## WORK ORDER
Reproduce the listing below word for word and exclude any picture.

===== AVAILABLE DATA

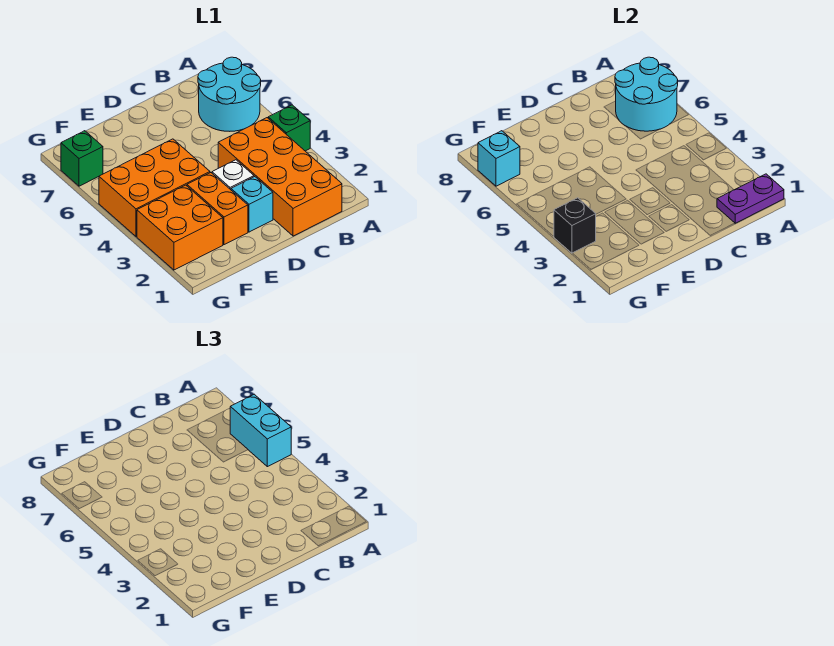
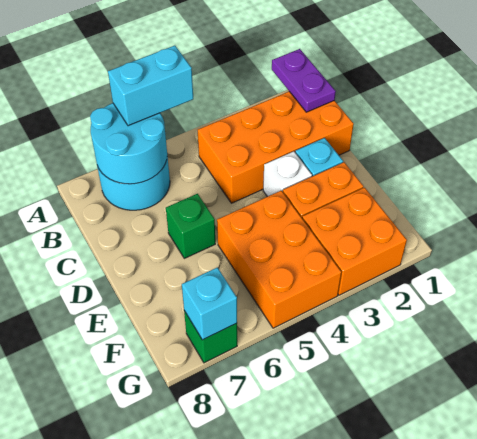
green brick A4 level 1 -> green brick D6 level 1
black brick G3 level 2 -> none

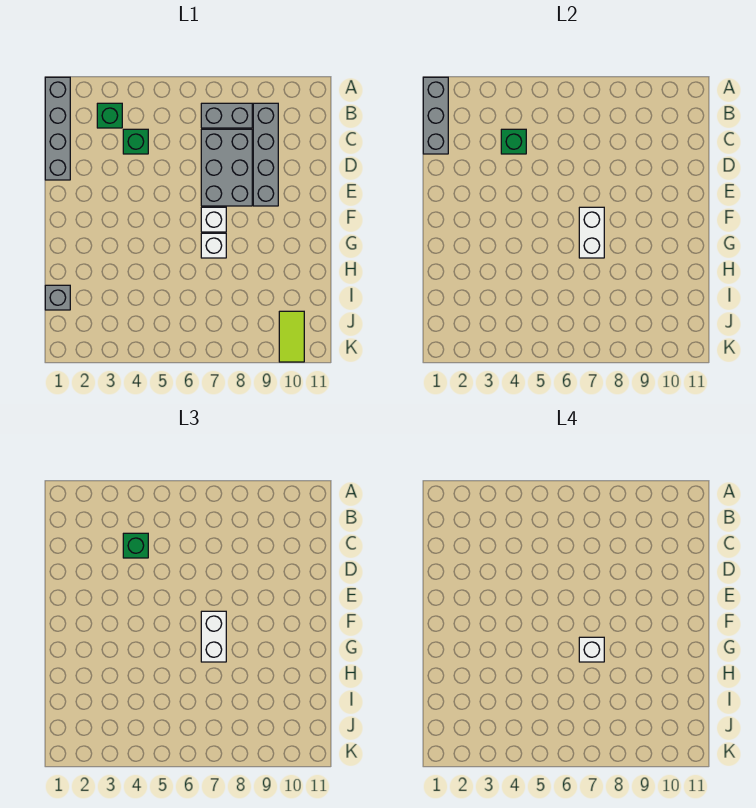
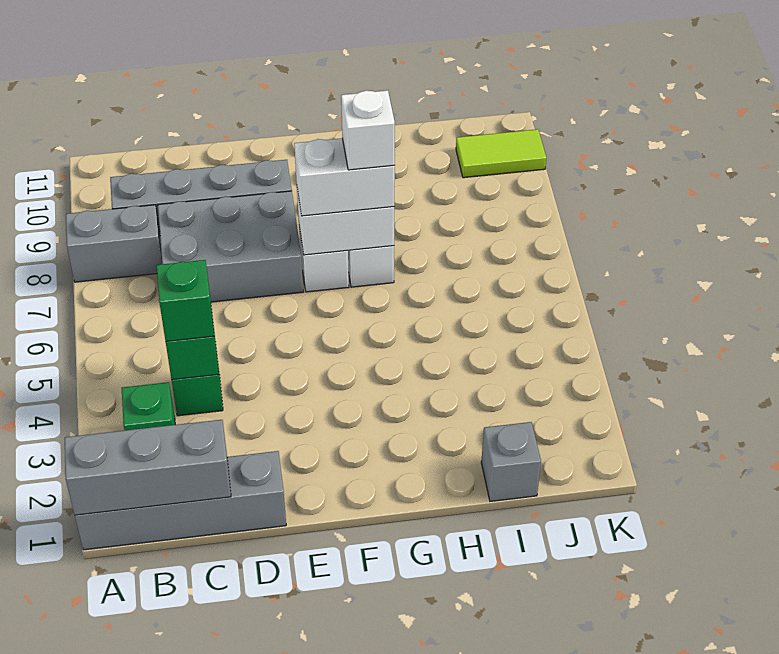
grey brick B7:B8 level 1 -> grey brick A8:B8 level 1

==========

## RESULT OF THIS TASK
green brick A4 level 1 -> green brick D6 level 1
black brick G3 level 2 -> none

grey brick B7:B8 level 1 -> grey brick A8:B8 level 1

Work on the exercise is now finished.